_What is being asked_.
Check every line of the following material for the word "none", then say how many have it, with no other words.

_Provided records_.
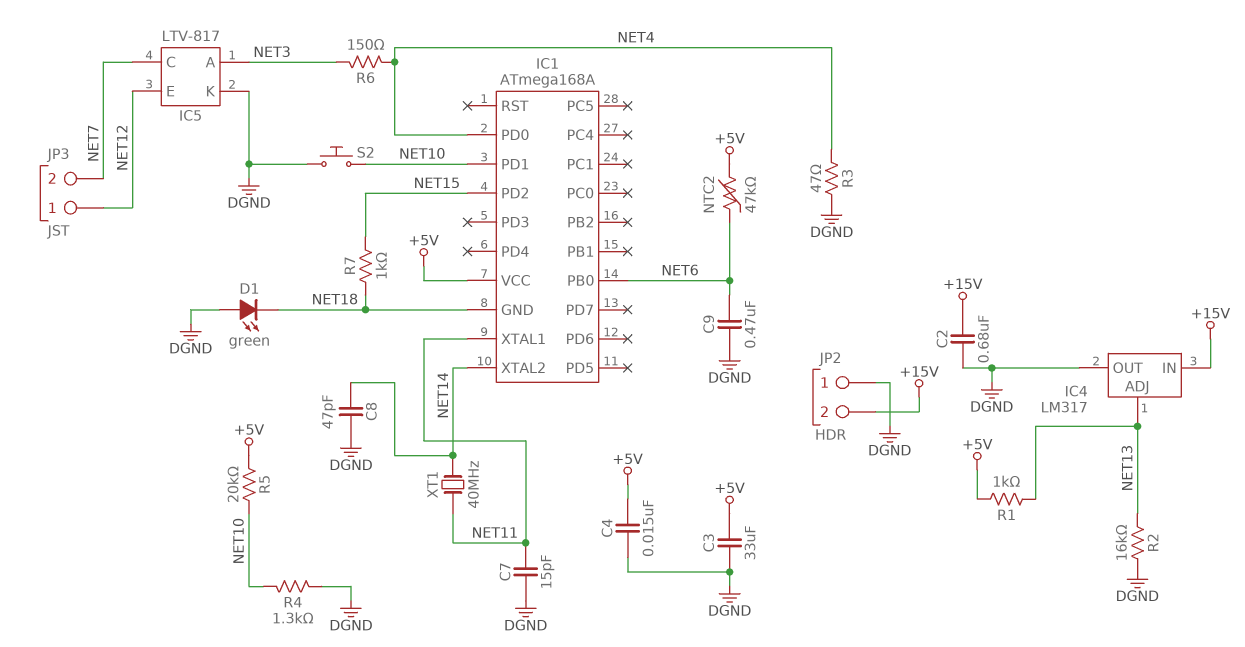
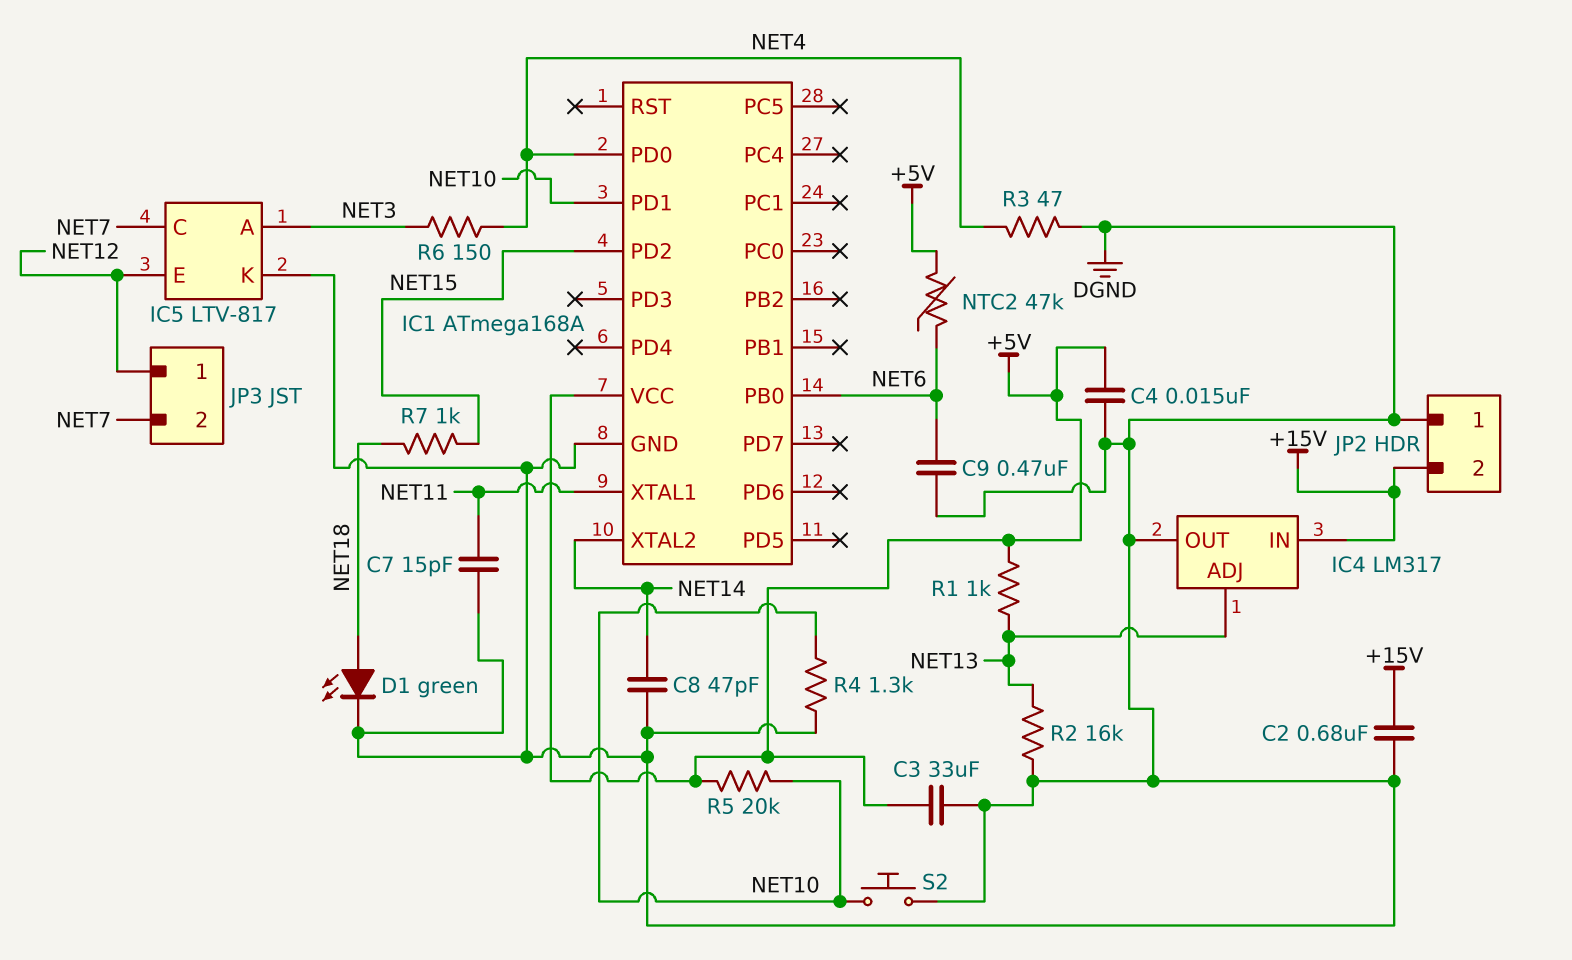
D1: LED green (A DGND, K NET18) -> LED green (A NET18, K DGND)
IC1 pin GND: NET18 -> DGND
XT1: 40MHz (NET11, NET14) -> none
...
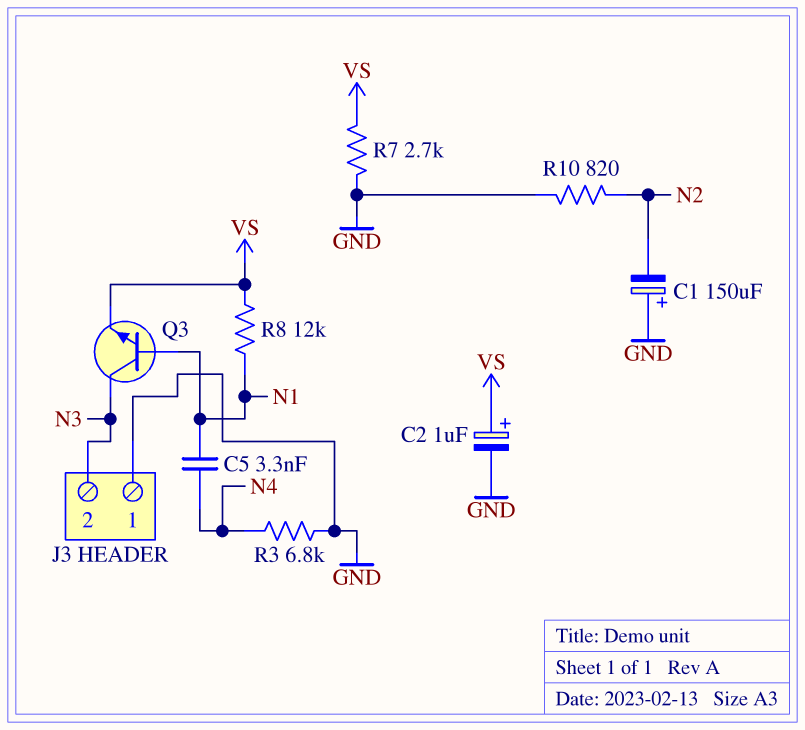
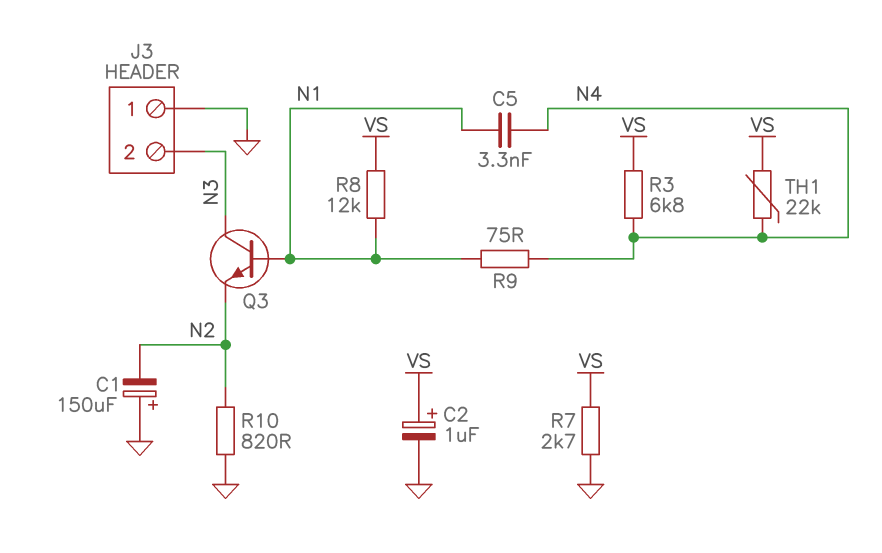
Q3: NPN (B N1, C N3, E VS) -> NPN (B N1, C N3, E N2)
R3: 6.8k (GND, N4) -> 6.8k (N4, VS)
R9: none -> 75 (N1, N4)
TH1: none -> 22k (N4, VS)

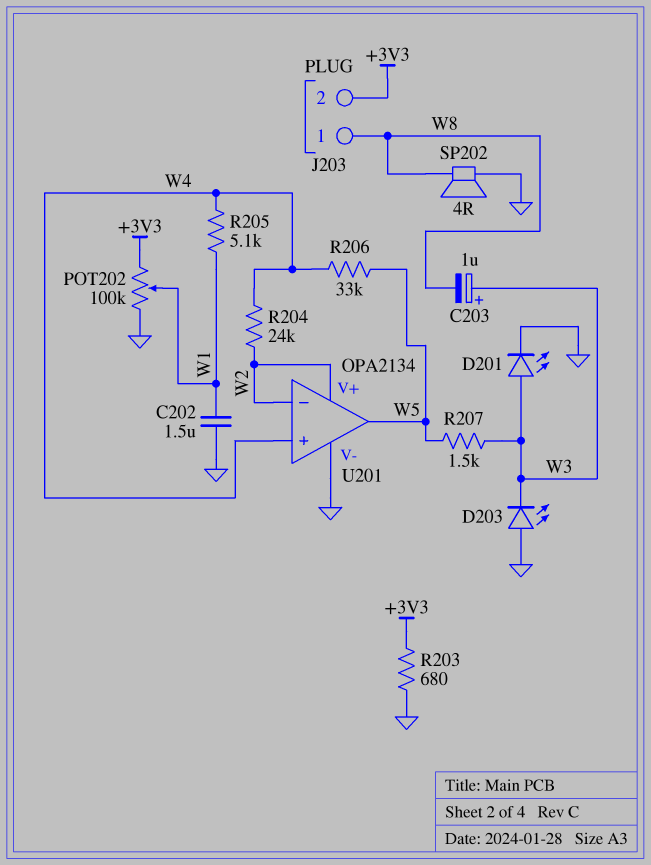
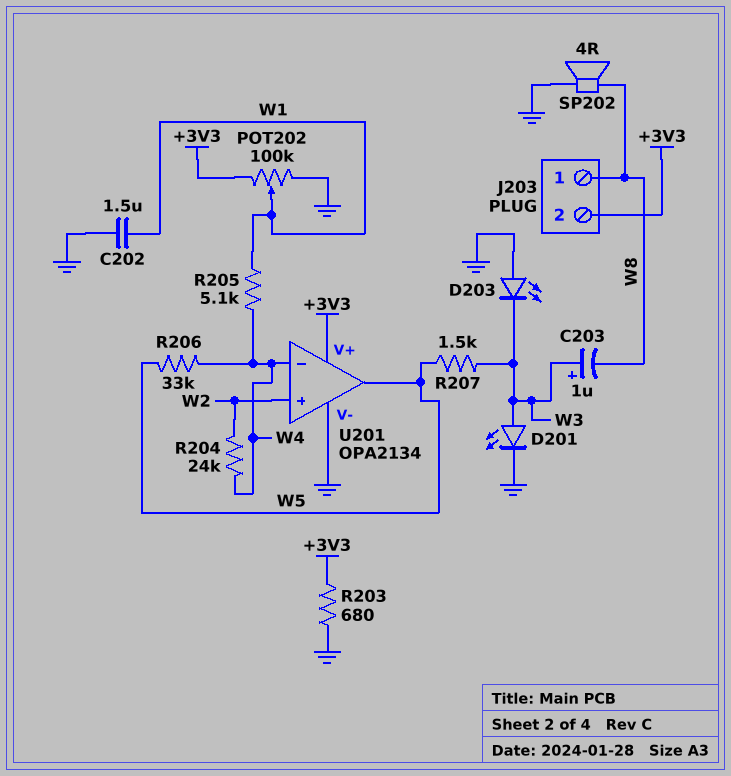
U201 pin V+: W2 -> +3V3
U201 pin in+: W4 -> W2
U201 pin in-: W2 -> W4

_Task response_.
3